*** Extracted records Section Begins ***
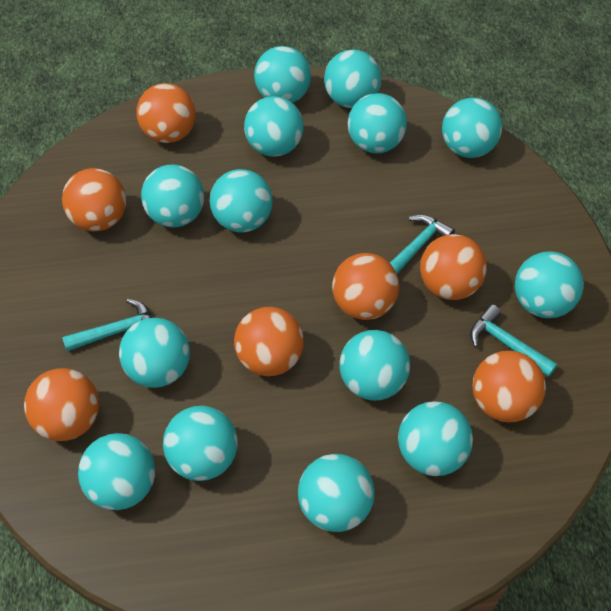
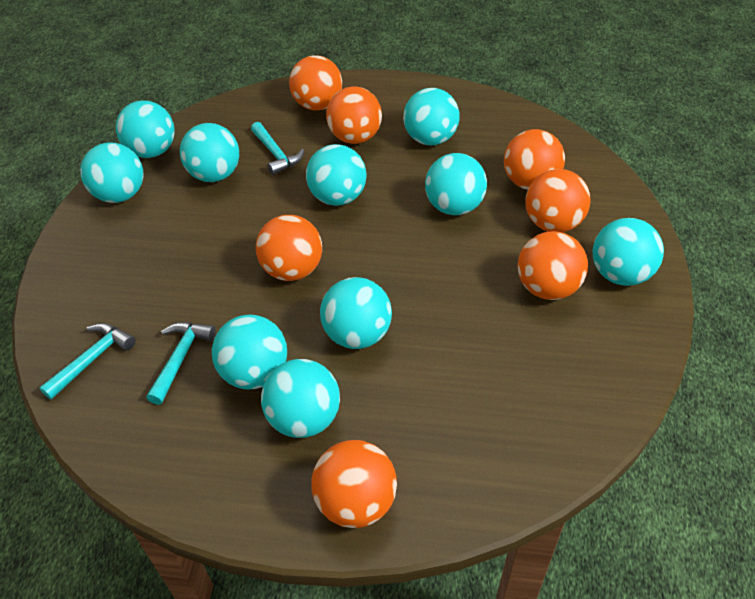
turquoise ball: 14 -> 10

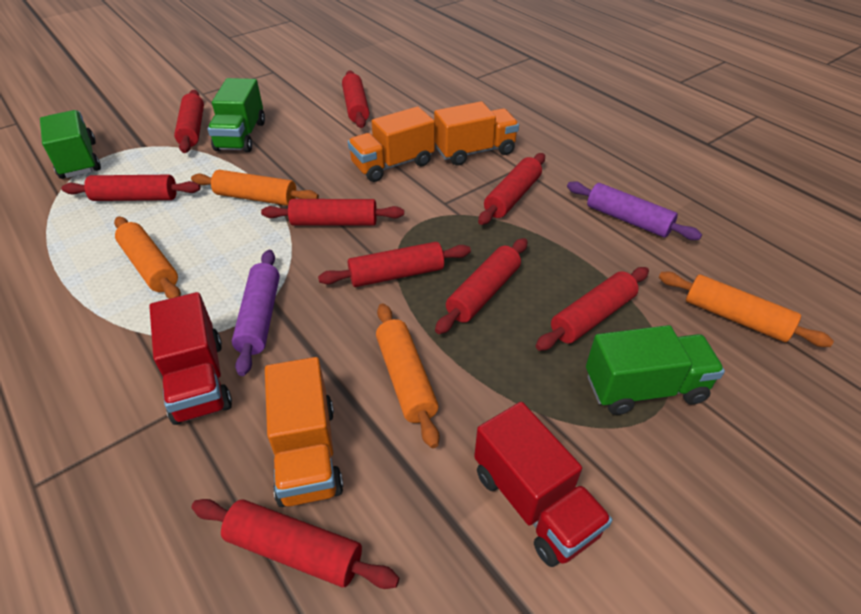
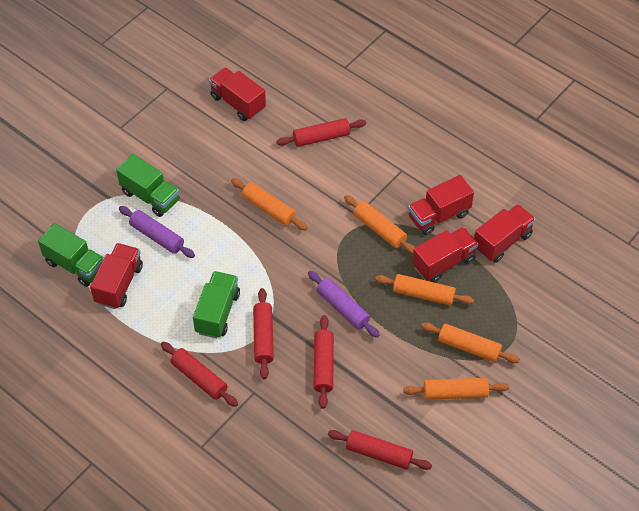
orange rolling pin: 4 -> 5
orange truck: 3 -> 0
red rolling pin: 9 -> 5
red truck: 2 -> 5

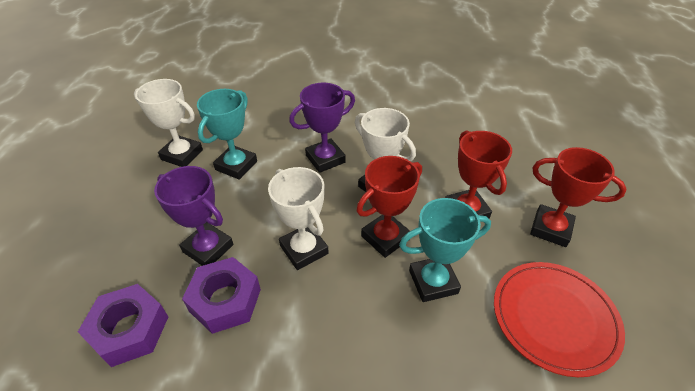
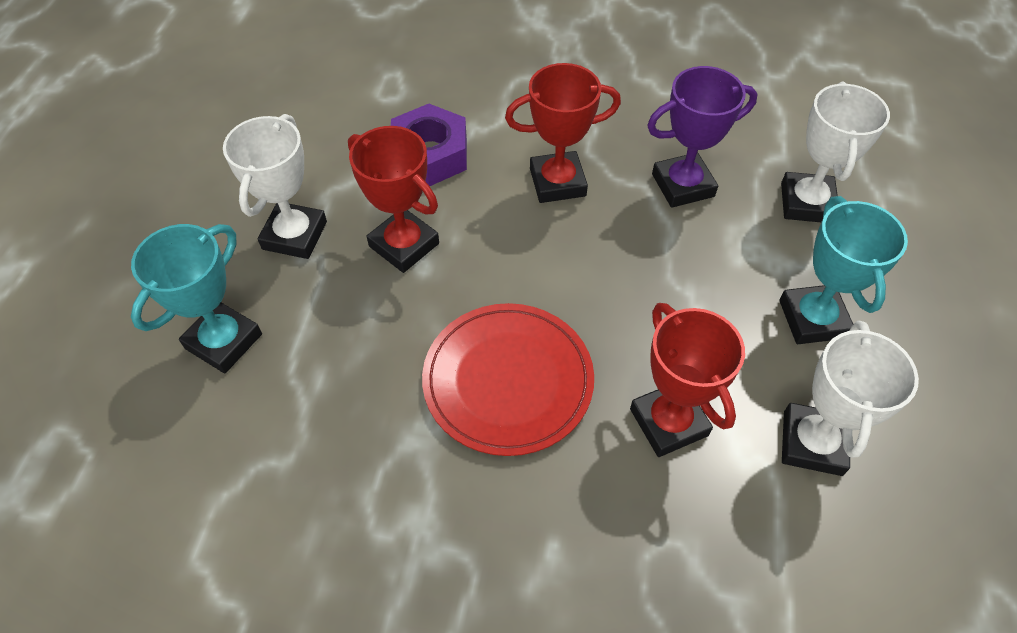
purple nut: 2 -> 1
purple trophy: 2 -> 1

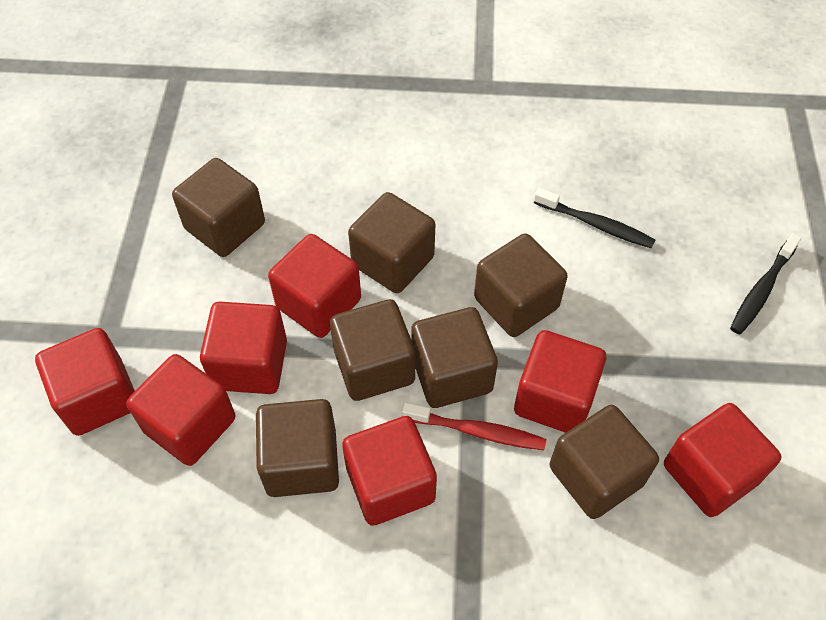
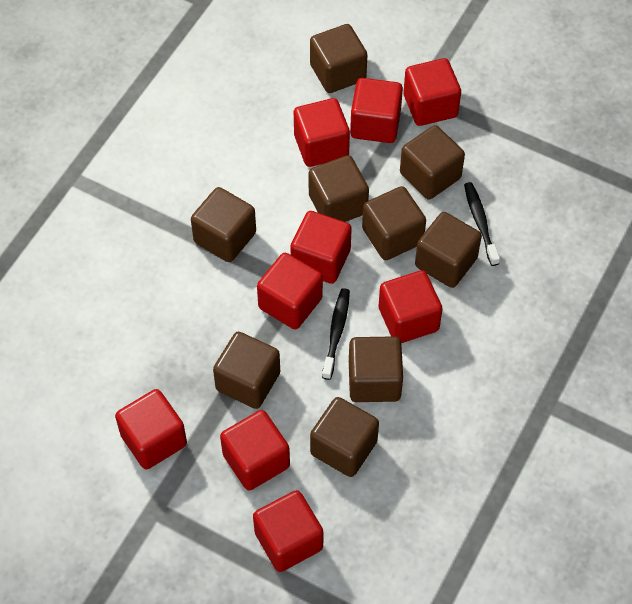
brown cube: 7 -> 9
red cube: 7 -> 9
red toothbrush: 1 -> 0

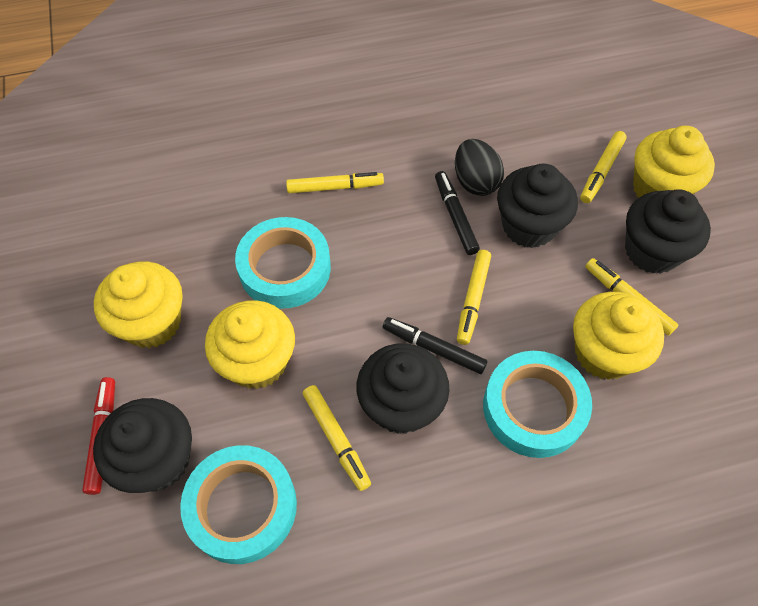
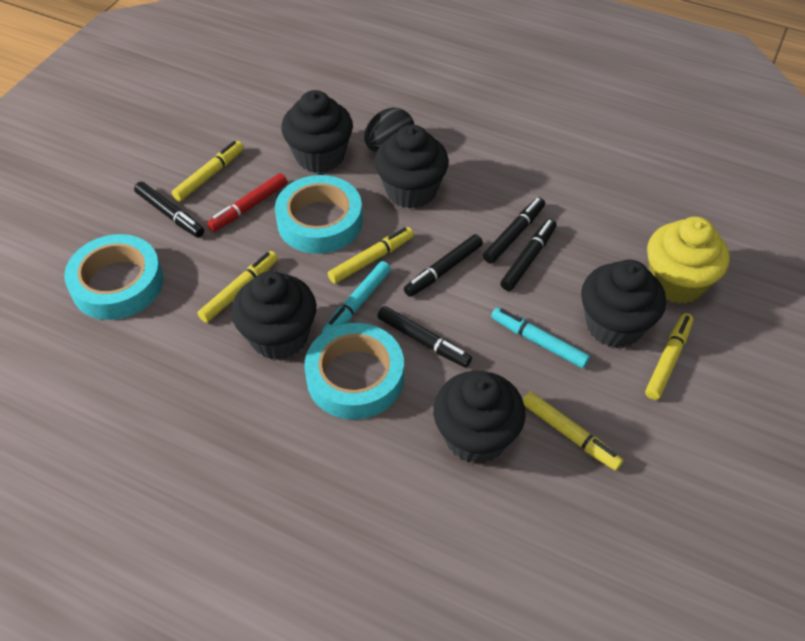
black cupcake: 4 -> 5
black marker: 2 -> 5
turquoise marker: 0 -> 2
yellow cupcake: 4 -> 1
*** Extracted records Section Ends ***
- **Task goal**
In the material above, tally the lines that include the word "turquoise" and give only that figure.

- **Reply**
2